**Your assignment:** Nothing but the lines from the one containing "R7: 5.1k (+3V3, RESET) -> 5.1k (+3V3, STAT)" through the one containing "U7: buffer (in", both included, should be given again, each exactly as written below.

**Difference listings:**
====

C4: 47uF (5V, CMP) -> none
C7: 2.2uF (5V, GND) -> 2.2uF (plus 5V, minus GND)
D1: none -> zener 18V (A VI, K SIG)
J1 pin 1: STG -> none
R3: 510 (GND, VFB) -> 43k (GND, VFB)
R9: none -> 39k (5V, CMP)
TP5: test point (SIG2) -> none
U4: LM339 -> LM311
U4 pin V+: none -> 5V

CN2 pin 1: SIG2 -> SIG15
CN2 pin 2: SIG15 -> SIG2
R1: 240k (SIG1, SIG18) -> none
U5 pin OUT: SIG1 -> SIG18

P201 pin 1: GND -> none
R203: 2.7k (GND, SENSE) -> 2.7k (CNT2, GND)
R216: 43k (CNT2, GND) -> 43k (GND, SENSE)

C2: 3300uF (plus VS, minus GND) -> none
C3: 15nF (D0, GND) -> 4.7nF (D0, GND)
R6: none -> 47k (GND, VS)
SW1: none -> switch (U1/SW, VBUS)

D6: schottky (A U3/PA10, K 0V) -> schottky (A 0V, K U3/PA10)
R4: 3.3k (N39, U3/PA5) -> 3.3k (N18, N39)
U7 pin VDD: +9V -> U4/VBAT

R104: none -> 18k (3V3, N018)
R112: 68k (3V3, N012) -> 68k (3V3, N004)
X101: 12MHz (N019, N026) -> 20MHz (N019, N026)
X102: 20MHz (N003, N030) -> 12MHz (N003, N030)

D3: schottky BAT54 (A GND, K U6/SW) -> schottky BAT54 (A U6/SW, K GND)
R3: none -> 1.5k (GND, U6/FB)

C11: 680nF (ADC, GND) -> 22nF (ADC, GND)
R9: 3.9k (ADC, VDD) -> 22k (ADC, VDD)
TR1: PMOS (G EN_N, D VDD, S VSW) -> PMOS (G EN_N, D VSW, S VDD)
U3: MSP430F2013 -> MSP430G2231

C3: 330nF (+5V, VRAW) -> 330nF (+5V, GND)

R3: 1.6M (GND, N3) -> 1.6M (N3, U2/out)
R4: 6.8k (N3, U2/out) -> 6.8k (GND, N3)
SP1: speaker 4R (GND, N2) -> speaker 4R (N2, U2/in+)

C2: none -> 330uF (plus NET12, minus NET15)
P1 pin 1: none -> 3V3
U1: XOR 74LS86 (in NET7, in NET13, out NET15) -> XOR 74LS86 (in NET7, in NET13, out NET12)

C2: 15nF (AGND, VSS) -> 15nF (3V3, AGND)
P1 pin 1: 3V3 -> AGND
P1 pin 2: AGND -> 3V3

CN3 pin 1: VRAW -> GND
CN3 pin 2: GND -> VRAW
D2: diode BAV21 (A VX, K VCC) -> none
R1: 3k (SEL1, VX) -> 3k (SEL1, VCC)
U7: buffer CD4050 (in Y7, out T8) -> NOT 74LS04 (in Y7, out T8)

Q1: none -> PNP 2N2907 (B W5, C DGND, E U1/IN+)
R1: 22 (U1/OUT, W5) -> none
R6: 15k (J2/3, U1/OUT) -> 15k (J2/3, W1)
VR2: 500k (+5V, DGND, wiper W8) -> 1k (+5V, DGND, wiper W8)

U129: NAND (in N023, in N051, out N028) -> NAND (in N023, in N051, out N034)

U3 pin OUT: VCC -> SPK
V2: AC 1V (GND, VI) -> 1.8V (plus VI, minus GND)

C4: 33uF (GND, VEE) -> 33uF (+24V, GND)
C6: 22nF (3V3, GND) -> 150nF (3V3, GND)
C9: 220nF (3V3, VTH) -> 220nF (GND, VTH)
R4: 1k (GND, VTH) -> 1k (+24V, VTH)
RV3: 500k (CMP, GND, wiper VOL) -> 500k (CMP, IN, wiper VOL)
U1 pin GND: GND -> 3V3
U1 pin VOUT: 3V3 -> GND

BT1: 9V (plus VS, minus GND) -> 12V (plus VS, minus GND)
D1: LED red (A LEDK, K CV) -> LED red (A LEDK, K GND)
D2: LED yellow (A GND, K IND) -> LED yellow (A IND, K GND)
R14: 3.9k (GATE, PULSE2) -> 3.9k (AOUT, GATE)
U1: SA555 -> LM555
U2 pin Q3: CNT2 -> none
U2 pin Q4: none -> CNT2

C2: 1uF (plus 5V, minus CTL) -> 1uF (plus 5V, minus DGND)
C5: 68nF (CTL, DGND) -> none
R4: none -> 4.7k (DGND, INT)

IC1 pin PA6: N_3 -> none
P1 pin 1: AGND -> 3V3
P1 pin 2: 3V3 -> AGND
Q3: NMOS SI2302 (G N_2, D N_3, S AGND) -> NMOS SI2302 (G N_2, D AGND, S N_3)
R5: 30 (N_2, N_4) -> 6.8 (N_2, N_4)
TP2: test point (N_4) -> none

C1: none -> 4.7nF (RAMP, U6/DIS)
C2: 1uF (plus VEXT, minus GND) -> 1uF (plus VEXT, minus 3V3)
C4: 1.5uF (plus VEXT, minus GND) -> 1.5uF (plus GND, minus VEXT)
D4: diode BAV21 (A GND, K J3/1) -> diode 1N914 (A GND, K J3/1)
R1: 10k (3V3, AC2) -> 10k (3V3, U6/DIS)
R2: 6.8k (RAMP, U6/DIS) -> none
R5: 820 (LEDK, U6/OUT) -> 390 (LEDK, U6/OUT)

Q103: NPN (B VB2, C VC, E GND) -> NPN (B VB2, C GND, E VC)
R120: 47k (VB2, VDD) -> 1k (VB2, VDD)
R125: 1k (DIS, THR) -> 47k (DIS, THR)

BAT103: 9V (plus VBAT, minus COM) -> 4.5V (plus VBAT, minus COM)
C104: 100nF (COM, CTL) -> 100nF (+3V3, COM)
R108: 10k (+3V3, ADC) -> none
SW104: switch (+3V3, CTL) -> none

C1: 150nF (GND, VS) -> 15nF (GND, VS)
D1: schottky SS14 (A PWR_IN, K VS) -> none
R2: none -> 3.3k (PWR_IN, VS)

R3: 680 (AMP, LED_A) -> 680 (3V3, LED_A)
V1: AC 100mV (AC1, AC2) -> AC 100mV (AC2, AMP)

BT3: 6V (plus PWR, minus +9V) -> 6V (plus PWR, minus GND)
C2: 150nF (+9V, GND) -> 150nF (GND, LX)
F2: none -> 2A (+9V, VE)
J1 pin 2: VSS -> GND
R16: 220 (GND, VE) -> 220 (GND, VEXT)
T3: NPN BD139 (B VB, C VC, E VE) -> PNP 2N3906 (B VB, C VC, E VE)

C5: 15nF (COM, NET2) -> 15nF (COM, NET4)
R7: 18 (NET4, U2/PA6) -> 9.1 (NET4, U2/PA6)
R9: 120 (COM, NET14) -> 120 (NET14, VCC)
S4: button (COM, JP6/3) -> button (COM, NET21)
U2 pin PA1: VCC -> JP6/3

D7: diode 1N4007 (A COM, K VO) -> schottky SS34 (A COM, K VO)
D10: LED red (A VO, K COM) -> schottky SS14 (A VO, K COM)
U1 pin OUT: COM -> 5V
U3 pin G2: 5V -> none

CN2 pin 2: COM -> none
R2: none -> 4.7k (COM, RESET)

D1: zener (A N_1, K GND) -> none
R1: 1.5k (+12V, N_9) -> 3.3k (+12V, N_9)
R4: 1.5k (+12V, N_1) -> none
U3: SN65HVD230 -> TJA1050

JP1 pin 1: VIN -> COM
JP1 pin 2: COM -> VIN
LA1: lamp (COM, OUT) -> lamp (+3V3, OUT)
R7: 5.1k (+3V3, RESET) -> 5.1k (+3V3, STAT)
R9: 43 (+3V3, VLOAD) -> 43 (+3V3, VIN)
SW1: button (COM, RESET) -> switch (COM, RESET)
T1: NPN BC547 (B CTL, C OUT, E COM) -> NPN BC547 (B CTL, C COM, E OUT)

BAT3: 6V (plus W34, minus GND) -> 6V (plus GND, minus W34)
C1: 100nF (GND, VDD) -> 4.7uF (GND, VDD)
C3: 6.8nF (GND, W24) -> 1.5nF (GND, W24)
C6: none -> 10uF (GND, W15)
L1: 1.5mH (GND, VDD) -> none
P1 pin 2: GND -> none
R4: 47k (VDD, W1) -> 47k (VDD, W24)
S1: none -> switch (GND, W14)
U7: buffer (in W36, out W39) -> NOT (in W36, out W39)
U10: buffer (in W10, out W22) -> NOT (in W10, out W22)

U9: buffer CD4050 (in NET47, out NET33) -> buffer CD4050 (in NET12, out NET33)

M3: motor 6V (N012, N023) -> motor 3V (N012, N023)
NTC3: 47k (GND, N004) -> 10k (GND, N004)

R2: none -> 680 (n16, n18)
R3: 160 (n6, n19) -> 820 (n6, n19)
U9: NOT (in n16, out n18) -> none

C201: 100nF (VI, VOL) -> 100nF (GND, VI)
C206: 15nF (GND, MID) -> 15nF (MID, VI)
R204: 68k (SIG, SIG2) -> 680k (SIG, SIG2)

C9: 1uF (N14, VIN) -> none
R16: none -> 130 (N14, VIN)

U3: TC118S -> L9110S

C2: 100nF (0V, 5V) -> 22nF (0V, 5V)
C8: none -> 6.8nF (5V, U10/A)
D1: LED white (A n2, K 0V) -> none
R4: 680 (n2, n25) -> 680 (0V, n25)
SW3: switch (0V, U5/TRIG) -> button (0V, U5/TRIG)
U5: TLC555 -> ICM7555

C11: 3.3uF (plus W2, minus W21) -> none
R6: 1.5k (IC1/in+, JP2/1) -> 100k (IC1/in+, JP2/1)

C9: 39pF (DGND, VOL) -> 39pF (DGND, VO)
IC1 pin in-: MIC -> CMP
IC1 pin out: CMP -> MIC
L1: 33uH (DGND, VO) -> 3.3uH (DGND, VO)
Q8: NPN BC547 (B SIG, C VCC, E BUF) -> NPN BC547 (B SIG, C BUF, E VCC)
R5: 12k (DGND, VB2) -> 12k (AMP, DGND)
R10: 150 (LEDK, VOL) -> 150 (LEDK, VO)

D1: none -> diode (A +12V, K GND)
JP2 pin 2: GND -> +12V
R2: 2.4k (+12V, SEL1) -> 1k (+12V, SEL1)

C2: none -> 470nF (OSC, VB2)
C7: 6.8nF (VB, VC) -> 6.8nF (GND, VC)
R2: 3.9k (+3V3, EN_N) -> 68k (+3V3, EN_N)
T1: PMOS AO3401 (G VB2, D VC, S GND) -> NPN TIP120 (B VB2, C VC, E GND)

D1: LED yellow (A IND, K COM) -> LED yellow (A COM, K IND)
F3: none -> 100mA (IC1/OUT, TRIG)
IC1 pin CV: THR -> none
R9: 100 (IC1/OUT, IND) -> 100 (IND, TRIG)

====

**Task answer:**
R7: 5.1k (+3V3, RESET) -> 5.1k (+3V3, STAT)
R9: 43 (+3V3, VLOAD) -> 43 (+3V3, VIN)
SW1: button (COM, RESET) -> switch (COM, RESET)
T1: NPN BC547 (B CTL, C OUT, E COM) -> NPN BC547 (B CTL, C COM, E OUT)

BAT3: 6V (plus W34, minus GND) -> 6V (plus GND, minus W34)
C1: 100nF (GND, VDD) -> 4.7uF (GND, VDD)
C3: 6.8nF (GND, W24) -> 1.5nF (GND, W24)
C6: none -> 10uF (GND, W15)
L1: 1.5mH (GND, VDD) -> none
P1 pin 2: GND -> none
R4: 47k (VDD, W1) -> 47k (VDD, W24)
S1: none -> switch (GND, W14)
U7: buffer (in W36, out W39) -> NOT (in W36, out W39)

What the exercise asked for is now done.